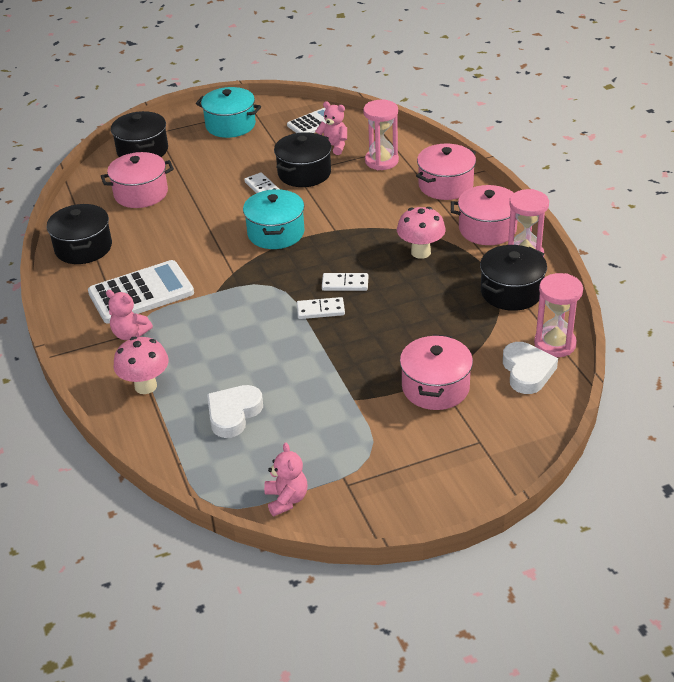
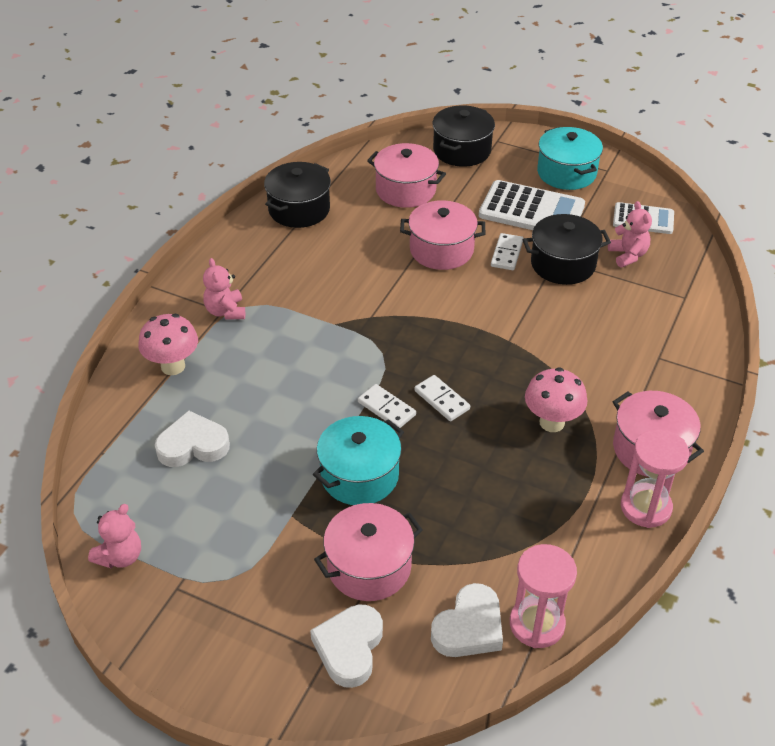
camera: 45 degrees right, 5 degrees up
(141, 293) = (282, 281): white calculator -> white calculator (531, 210)
(276, 233) = (456, 305): turquoise pot -> turquoise pot (359, 475)
(381, 161) = (651, 301): pink hourglass -> none
(445, 185) = (677, 371): pink pot -> pink pot (441, 250)
(485, 429) = (349, 648): none -> white heart
(511, 292) = (576, 533): black pot -> none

===============

# [Task prompt]
Reproduce every line from the preceding data in which the word "none" can be found.

# [Output for this exercise]
(381, 161) = (651, 301): pink hourglass -> none
(485, 429) = (349, 648): none -> white heart
(511, 292) = (576, 533): black pot -> none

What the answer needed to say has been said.